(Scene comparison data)
-=-=-
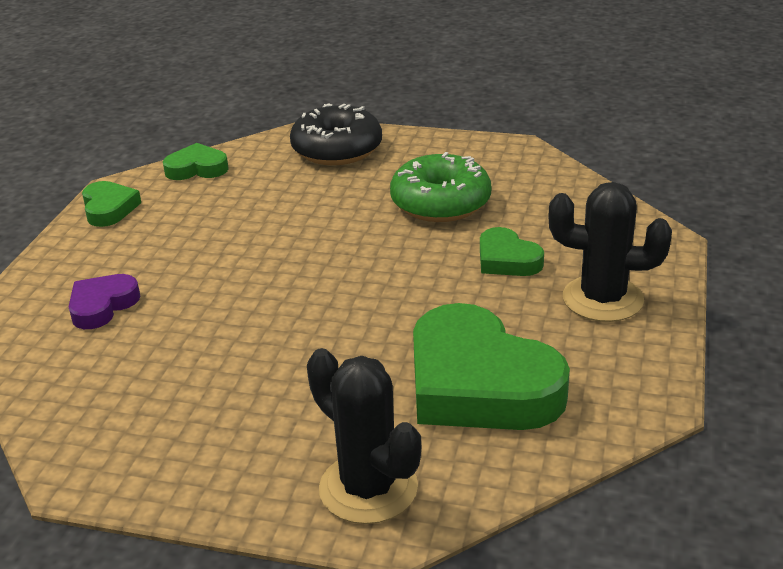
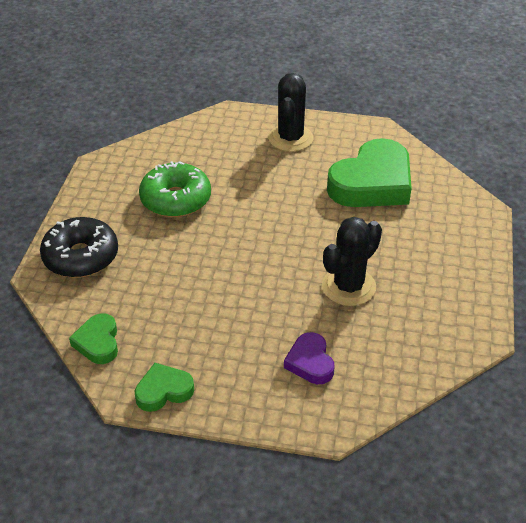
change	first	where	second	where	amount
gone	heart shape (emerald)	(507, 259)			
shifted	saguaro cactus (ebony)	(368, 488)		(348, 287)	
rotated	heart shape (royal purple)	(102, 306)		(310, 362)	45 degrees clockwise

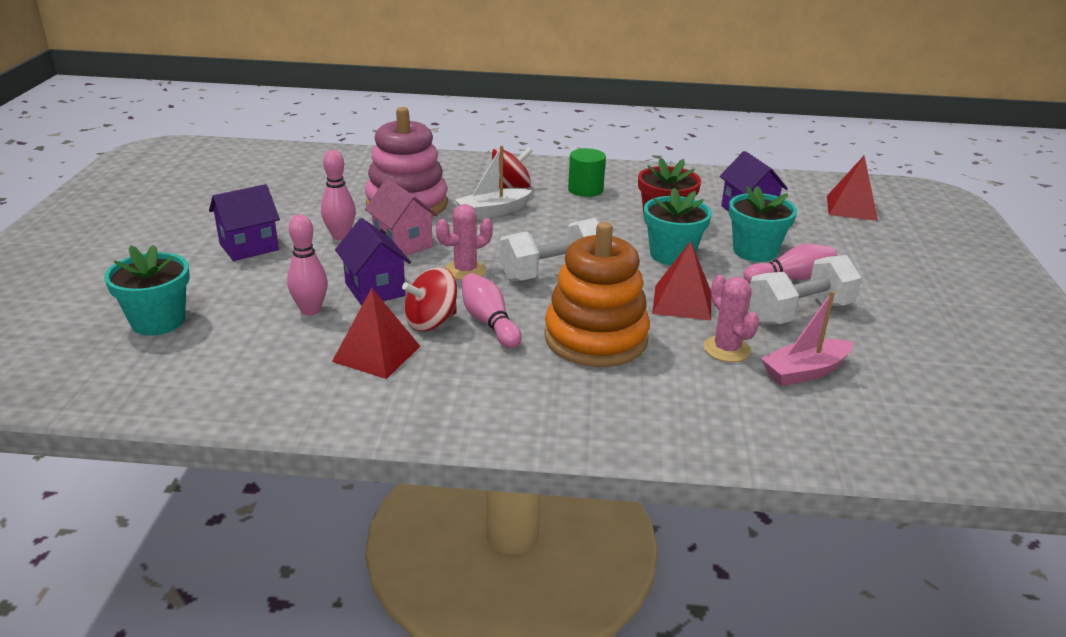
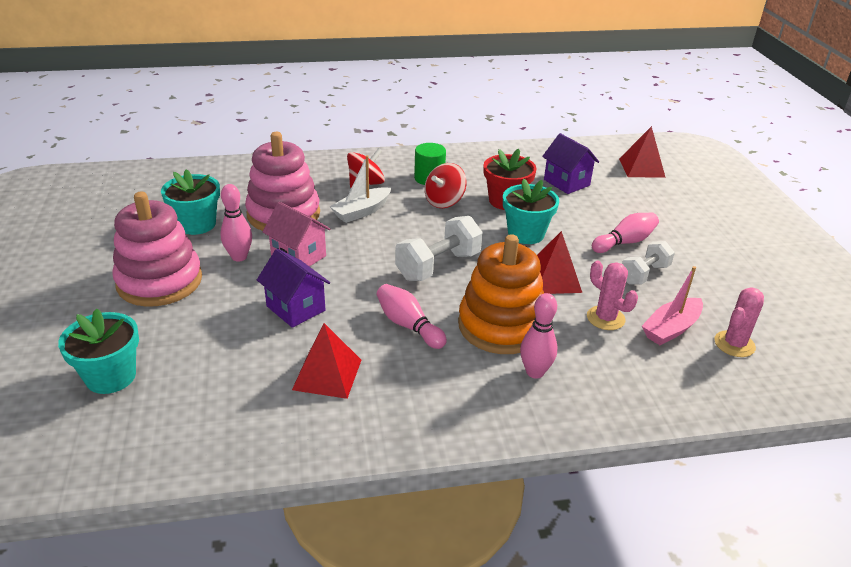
change	first	where	second	where	amount
shifted	bowling pin (rosy)	(310, 310)		(535, 372)	
shifted	toy top (scarlet)	(431, 322)		(444, 201)	
shifted	saguaro cactus (rosy)	(465, 270)		(734, 344)	
shifted	plant pot (turquoise)	(755, 251)		(197, 224)	
swapped	cottage (royal purple)	(249, 247)	stacking rings (rosy)	(160, 281)	
scaled	free weight (snow-white)	(799, 313)		(644, 274)	x0.66

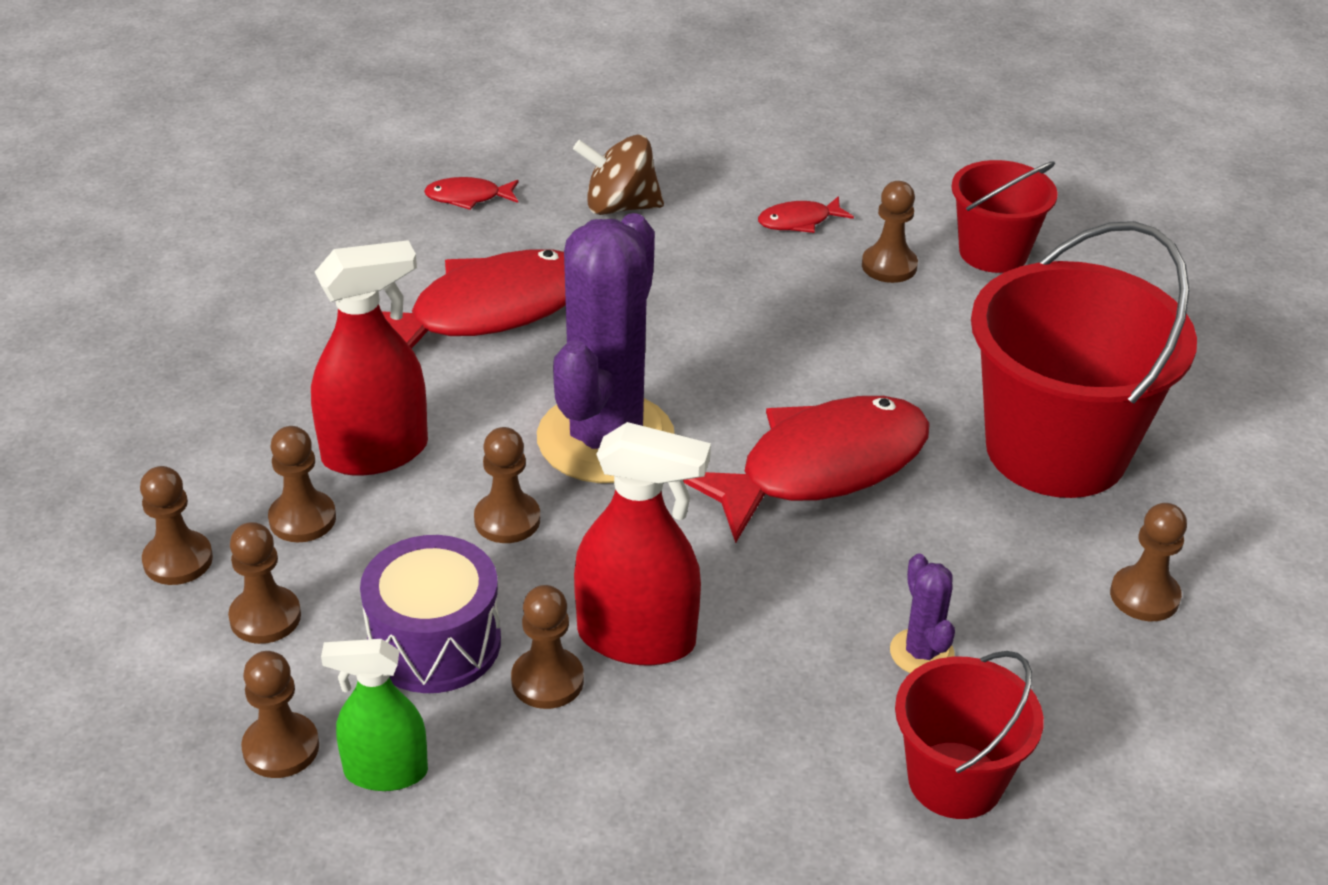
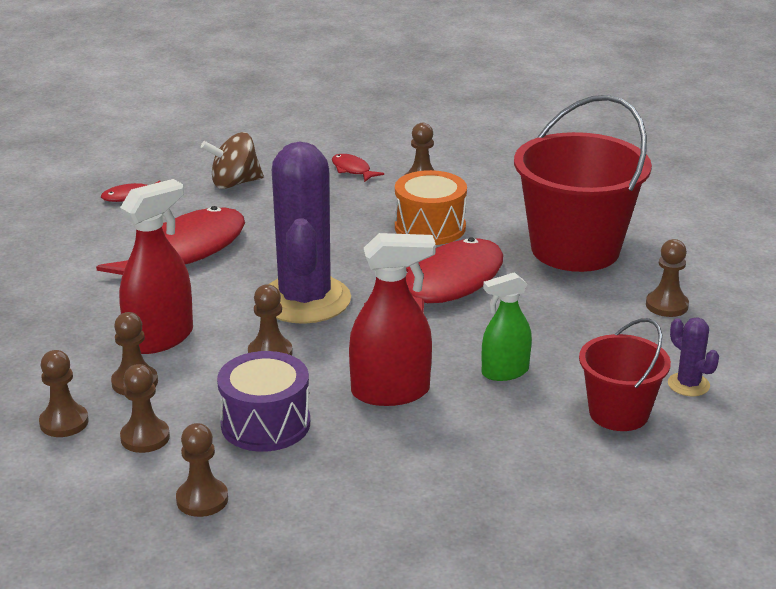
change	first	where	second	where	amount
gone	pawn (russet)	(547, 680)			
gone	bucket (scarlet)	(993, 252)			
new			snare drum (bright orange)	(430, 227)	
shifted	spray cleaner (emerald)	(385, 772)		(505, 372)	
shifted	saguaro cactus (royal purple)	(921, 653)		(688, 385)	
rotated	toy fish (scarlet)	(799, 221)		(352, 170)	90 degrees clockwise

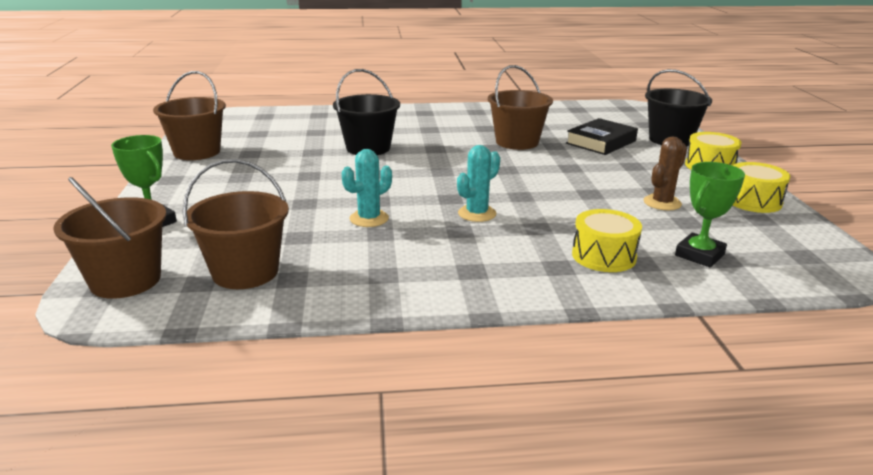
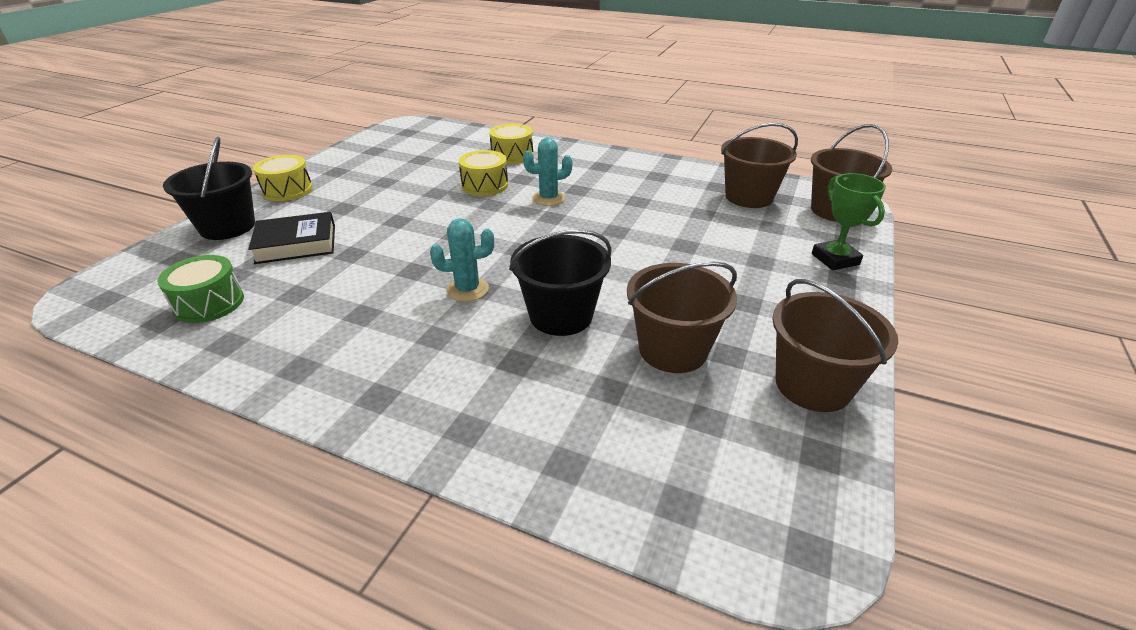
change	first	where	second	where	amount
gone	saguaro cactus (russet)	(662, 203)			
gone	trophy (emerald)	(699, 255)			
new			snare drum (emerald)	(209, 303)	
shifted	saguaro cactus (turquoise)	(369, 219)		(467, 289)	
shifted	bucket (russet)	(517, 142)		(673, 350)	
shifted	snare drum (golden)	(753, 201)		(484, 185)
-=-=-
» Brief
Return from the data every line that holds "saguaro".

» Worked solution
shifted	saguaro cactus (ebony)	(368, 488)		(348, 287)	
shifted	saguaro cactus (rosy)	(465, 270)		(734, 344)	
shifted	saguaro cactus (royal purple)	(921, 653)		(688, 385)	
gone	saguaro cactus (russet)	(662, 203)			
shifted	saguaro cactus (turquoise)	(369, 219)		(467, 289)	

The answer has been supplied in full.